• [Object change listings]:
____________
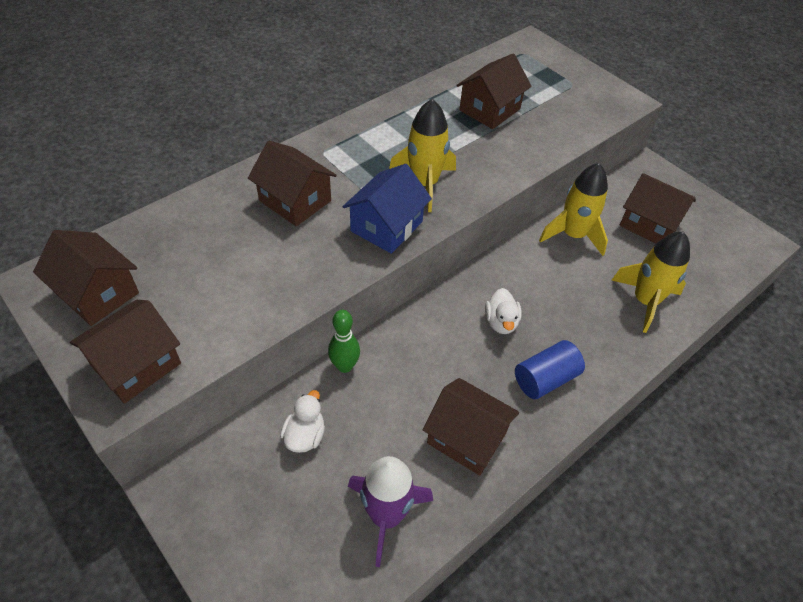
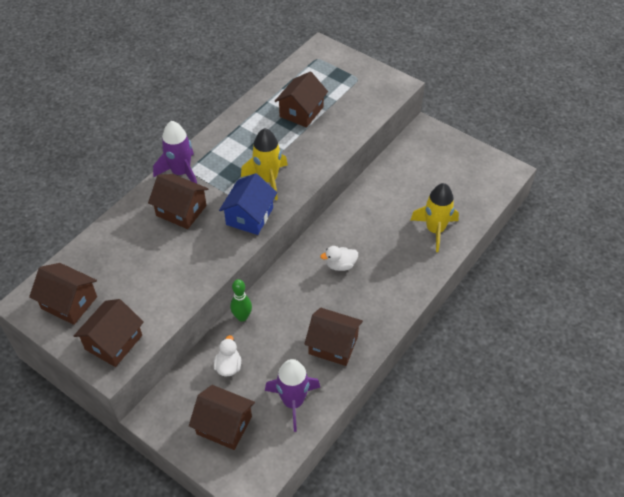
camera: 10 degrees left, 0 degrees up
(310, 153) = (181, 172): none -> purple rocket
(501, 322) = (340, 265): white duck -> white duck turned 90 degrees clockwise
(545, 379) = (377, 297): blue cylinder -> none
(573, 235) = (379, 192): yellow rocket -> none
(649, 224) = (431, 173): brown house -> brown house (224, 425)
____________
• [What is required]: Your answer must consist solely of the lines from the one containing "(310, 153) = (181, 172): none" through the last line of the entries, reproduced exactly.

• [Reply to the exercise]:
(310, 153) = (181, 172): none -> purple rocket
(501, 322) = (340, 265): white duck -> white duck turned 90 degrees clockwise
(545, 379) = (377, 297): blue cylinder -> none
(573, 235) = (379, 192): yellow rocket -> none
(649, 224) = (431, 173): brown house -> brown house (224, 425)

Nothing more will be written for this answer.